- [GIVEN RECORDS]
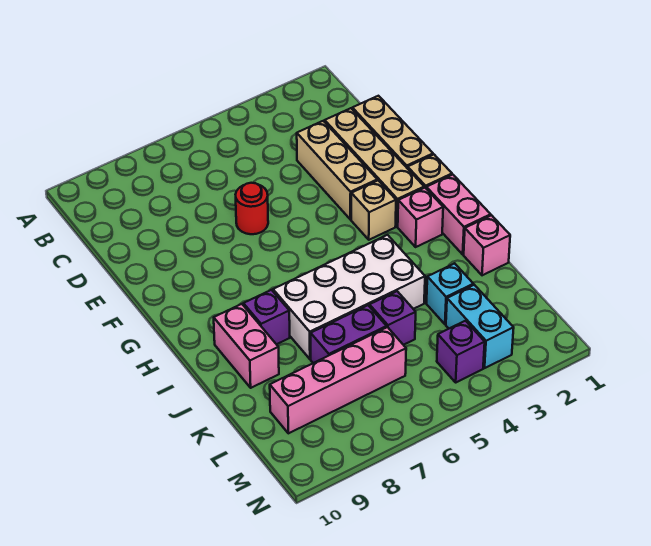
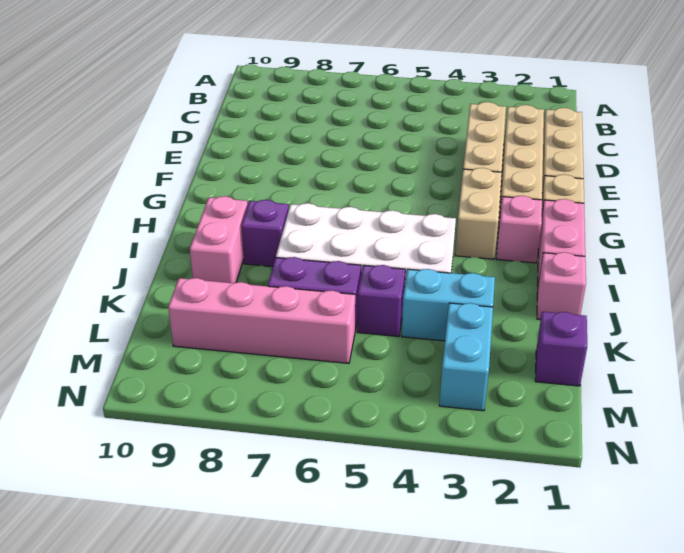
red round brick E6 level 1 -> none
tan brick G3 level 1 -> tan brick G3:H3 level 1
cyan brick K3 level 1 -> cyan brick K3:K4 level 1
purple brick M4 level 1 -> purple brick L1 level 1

---

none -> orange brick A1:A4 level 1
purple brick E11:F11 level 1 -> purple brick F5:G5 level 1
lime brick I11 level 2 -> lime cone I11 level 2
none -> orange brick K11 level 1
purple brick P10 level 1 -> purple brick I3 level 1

- [TASK STATEMENT] Which of the lines in the listing above include "none"? Report each of them.

- [EXERCISE RESULT]
red round brick E6 level 1 -> none
none -> orange brick A1:A4 level 1
none -> orange brick K11 level 1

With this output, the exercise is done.